The task:
For the data below, give again exactly the lines from the one containing "yellow tree: 4 -> 3" through the one containing "pink headphones: 2 -> 5", both ends included, and no others.

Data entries
▽

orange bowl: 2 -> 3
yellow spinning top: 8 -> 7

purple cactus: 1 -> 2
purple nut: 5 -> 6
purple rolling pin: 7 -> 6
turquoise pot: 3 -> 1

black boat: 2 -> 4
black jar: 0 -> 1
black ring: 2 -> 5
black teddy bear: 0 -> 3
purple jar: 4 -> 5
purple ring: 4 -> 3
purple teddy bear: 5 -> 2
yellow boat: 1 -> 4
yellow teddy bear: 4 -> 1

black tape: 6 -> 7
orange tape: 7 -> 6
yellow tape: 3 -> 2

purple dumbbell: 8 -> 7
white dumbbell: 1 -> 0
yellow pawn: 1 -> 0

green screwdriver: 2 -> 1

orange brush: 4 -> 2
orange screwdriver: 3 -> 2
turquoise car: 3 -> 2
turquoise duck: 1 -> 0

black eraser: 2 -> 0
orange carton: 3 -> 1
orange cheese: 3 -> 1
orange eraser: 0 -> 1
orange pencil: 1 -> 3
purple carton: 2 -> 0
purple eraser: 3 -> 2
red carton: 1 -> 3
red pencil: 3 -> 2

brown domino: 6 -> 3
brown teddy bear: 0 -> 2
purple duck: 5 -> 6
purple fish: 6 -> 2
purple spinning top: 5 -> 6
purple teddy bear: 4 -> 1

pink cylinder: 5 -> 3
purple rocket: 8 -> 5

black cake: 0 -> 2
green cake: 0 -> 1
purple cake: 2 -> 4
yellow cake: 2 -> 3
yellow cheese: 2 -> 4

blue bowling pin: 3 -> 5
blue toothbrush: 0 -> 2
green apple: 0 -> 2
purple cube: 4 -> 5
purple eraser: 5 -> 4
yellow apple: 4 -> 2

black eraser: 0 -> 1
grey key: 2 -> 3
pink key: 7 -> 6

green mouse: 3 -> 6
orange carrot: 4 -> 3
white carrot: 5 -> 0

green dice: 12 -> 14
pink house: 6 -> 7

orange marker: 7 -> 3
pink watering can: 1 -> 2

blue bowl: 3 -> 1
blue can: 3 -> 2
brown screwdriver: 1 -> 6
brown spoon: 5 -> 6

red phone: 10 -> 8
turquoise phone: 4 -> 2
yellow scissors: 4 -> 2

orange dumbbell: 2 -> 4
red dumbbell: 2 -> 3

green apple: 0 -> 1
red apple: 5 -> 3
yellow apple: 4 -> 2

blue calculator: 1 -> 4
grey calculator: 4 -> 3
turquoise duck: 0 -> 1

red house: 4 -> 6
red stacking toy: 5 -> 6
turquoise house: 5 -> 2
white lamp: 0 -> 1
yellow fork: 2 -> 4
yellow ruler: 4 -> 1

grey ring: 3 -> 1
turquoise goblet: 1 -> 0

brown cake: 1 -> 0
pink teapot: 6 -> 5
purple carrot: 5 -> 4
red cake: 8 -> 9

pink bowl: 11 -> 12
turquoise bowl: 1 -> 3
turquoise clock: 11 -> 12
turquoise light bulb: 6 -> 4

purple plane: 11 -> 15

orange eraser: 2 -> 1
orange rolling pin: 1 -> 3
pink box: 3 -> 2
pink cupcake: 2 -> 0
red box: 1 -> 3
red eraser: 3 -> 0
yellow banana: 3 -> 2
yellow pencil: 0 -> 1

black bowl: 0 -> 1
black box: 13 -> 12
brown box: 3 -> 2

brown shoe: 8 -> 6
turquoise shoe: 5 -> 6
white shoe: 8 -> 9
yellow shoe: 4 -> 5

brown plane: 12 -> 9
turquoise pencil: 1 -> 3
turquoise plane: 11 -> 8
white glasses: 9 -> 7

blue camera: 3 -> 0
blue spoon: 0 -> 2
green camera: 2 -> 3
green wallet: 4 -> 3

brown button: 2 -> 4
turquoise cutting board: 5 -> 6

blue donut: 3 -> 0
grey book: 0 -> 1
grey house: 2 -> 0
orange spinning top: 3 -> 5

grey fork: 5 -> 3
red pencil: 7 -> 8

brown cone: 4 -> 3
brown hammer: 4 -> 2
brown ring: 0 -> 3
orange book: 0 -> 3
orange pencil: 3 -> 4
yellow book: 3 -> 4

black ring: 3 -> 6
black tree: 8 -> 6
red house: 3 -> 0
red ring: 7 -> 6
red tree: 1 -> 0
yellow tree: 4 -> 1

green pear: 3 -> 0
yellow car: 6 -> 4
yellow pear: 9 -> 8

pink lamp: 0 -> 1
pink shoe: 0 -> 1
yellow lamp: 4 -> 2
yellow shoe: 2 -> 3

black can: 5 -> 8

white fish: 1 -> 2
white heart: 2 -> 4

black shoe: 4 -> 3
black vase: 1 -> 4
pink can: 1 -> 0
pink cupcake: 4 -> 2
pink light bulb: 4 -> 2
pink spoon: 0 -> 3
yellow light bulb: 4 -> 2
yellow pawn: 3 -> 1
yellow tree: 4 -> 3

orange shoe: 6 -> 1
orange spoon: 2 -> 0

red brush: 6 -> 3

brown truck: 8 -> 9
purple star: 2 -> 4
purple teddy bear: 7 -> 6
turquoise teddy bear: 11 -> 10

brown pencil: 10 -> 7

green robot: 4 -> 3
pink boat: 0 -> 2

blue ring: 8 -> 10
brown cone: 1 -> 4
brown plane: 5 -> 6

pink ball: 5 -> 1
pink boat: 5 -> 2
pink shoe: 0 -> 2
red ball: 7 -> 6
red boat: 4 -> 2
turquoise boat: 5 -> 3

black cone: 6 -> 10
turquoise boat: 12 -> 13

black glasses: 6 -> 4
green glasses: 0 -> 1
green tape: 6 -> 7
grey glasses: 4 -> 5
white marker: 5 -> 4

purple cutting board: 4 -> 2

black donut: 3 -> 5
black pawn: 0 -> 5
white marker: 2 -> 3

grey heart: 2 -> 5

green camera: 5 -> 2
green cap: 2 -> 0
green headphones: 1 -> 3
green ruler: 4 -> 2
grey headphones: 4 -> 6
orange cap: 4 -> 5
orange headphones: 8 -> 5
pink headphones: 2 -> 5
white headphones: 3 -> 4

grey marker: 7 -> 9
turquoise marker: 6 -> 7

△

Result of the exercise:
yellow tree: 4 -> 3

orange shoe: 6 -> 1
orange spoon: 2 -> 0

red brush: 6 -> 3

brown truck: 8 -> 9
purple star: 2 -> 4
purple teddy bear: 7 -> 6
turquoise teddy bear: 11 -> 10

brown pencil: 10 -> 7

green robot: 4 -> 3
pink boat: 0 -> 2

blue ring: 8 -> 10
brown cone: 1 -> 4
brown plane: 5 -> 6

pink ball: 5 -> 1
pink boat: 5 -> 2
pink shoe: 0 -> 2
red ball: 7 -> 6
red boat: 4 -> 2
turquoise boat: 5 -> 3

black cone: 6 -> 10
turquoise boat: 12 -> 13

black glasses: 6 -> 4
green glasses: 0 -> 1
green tape: 6 -> 7
grey glasses: 4 -> 5
white marker: 5 -> 4

purple cutting board: 4 -> 2

black donut: 3 -> 5
black pawn: 0 -> 5
white marker: 2 -> 3

grey heart: 2 -> 5

green camera: 5 -> 2
green cap: 2 -> 0
green headphones: 1 -> 3
green ruler: 4 -> 2
grey headphones: 4 -> 6
orange cap: 4 -> 5
orange headphones: 8 -> 5
pink headphones: 2 -> 5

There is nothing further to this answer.